Data shown:
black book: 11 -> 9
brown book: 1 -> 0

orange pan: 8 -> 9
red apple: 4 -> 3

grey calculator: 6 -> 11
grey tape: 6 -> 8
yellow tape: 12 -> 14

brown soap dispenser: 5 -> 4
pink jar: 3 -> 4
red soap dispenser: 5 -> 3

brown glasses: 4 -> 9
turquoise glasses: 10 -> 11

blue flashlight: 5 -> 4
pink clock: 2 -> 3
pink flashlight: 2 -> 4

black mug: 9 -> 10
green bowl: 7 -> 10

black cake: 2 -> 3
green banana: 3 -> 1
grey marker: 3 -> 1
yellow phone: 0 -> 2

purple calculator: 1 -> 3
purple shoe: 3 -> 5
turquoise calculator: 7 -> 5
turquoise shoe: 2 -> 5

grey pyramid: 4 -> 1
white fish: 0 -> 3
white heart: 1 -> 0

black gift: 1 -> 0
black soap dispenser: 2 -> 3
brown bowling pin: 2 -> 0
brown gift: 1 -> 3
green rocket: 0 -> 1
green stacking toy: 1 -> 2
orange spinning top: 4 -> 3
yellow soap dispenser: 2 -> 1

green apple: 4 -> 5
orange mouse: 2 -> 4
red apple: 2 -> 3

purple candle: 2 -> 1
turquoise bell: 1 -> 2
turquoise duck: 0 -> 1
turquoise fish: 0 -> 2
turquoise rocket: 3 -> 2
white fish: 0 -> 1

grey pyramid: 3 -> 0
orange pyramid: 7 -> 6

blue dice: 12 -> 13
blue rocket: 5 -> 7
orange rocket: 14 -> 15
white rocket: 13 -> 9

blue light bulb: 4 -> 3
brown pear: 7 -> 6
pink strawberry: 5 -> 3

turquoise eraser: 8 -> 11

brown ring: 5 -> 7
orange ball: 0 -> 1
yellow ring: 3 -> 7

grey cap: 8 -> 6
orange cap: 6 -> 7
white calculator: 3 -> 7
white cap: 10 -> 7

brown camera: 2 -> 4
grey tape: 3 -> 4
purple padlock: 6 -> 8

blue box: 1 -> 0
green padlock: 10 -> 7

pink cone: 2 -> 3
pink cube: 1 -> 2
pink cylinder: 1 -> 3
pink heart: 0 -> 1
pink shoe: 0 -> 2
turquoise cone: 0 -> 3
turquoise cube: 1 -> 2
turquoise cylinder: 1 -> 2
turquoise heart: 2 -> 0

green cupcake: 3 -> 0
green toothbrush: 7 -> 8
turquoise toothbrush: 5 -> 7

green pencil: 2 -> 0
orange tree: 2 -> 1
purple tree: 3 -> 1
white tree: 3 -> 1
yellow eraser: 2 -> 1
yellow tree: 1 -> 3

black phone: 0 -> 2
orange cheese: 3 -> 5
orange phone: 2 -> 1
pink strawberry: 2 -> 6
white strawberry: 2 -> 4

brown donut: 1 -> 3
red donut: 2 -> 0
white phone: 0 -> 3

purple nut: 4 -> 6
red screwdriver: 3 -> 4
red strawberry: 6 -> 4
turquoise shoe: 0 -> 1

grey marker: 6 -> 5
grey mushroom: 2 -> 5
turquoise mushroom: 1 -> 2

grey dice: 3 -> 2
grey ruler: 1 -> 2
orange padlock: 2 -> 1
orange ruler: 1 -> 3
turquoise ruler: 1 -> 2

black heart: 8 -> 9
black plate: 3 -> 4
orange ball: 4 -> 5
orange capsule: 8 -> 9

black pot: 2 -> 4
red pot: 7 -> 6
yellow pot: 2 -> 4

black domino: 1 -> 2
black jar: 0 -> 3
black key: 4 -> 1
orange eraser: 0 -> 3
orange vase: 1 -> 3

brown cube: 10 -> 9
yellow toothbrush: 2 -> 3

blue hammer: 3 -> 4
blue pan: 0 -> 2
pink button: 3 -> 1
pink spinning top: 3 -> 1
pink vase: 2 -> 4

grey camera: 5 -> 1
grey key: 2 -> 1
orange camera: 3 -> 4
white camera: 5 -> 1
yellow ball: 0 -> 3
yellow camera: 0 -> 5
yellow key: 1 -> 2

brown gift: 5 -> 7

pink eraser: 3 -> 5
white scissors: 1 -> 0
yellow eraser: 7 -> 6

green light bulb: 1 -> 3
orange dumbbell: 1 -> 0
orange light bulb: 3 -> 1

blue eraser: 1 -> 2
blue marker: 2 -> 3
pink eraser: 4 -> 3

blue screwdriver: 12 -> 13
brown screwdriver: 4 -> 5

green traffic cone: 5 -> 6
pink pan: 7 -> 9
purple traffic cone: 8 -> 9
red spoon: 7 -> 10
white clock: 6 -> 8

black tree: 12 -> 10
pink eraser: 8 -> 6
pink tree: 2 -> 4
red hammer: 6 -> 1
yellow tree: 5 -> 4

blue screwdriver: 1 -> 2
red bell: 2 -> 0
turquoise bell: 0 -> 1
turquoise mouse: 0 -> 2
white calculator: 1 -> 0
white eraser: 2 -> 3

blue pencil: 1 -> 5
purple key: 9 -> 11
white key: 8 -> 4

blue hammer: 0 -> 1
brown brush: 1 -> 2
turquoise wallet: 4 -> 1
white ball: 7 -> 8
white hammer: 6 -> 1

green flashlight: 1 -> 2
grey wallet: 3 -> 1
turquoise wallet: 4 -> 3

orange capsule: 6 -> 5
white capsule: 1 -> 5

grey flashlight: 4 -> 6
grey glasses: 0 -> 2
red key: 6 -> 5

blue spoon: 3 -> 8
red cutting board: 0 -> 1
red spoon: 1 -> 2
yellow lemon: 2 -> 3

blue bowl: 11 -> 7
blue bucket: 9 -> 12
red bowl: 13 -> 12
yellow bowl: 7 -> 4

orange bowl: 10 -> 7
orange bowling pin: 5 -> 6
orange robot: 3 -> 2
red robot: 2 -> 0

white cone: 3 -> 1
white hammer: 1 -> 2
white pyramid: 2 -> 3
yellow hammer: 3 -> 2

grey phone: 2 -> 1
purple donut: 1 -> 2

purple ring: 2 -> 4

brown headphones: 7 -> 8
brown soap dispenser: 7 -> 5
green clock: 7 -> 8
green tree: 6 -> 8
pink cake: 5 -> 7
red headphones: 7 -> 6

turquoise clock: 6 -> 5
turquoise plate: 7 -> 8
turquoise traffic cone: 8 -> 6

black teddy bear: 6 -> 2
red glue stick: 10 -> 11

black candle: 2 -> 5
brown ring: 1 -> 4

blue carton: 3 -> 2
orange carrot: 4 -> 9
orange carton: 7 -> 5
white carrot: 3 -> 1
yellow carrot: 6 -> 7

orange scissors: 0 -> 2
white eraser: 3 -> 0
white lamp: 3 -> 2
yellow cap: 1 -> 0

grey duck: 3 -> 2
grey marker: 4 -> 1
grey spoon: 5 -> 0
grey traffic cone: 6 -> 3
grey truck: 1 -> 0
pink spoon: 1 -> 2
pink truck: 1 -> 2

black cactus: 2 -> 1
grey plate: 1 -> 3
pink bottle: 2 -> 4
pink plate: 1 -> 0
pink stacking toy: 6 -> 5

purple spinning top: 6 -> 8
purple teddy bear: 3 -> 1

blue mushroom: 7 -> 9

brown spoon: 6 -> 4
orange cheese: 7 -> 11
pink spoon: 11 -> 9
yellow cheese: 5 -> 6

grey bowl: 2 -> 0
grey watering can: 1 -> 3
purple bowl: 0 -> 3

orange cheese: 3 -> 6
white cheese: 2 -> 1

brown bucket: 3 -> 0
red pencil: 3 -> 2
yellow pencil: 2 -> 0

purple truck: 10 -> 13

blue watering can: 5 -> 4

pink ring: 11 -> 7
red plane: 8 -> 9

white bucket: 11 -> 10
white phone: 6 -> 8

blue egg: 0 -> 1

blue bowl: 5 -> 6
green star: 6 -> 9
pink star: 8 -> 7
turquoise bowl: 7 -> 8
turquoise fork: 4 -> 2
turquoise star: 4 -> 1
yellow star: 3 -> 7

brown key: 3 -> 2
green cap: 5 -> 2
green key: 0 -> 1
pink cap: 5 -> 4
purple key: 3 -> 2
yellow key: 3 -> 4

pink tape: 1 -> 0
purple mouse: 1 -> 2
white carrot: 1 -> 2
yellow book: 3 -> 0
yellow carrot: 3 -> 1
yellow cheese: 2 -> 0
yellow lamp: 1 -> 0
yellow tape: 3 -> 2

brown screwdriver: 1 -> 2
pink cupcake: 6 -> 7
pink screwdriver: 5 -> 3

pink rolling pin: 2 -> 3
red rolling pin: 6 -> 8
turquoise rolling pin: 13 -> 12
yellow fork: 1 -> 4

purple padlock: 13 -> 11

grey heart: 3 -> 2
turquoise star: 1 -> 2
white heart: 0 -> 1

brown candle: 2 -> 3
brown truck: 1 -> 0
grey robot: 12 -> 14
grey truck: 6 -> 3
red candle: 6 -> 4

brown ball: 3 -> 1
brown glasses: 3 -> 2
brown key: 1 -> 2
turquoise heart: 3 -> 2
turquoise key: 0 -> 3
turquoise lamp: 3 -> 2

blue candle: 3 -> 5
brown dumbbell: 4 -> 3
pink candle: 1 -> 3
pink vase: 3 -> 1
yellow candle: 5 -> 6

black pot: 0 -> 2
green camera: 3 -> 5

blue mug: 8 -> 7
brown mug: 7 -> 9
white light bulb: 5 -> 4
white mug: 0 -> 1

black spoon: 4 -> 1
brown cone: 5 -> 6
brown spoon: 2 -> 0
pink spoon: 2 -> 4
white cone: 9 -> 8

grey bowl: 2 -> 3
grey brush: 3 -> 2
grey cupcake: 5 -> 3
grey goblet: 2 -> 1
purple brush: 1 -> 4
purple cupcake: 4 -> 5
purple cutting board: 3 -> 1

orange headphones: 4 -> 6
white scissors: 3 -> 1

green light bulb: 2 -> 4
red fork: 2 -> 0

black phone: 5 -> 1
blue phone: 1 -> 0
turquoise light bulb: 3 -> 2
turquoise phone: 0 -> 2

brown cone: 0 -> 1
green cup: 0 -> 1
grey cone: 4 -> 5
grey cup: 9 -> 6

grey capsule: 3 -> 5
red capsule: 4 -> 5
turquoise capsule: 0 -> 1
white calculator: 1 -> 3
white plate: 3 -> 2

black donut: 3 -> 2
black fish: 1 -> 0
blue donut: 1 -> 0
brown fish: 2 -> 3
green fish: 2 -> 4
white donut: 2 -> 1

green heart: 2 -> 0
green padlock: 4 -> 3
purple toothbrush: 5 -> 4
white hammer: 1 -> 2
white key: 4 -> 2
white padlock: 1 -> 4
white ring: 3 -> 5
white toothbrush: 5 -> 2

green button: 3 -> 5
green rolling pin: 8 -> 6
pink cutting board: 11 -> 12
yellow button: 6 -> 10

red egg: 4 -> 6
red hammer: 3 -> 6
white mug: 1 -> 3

Work instructions: Output exactly one stretch of the listing: from the line containing "blue flashlight: 5 -> 4" through the line containing "turquoise calculator: 7 -> 5", both end lines included.

Finished task:
blue flashlight: 5 -> 4
pink clock: 2 -> 3
pink flashlight: 2 -> 4

black mug: 9 -> 10
green bowl: 7 -> 10

black cake: 2 -> 3
green banana: 3 -> 1
grey marker: 3 -> 1
yellow phone: 0 -> 2

purple calculator: 1 -> 3
purple shoe: 3 -> 5
turquoise calculator: 7 -> 5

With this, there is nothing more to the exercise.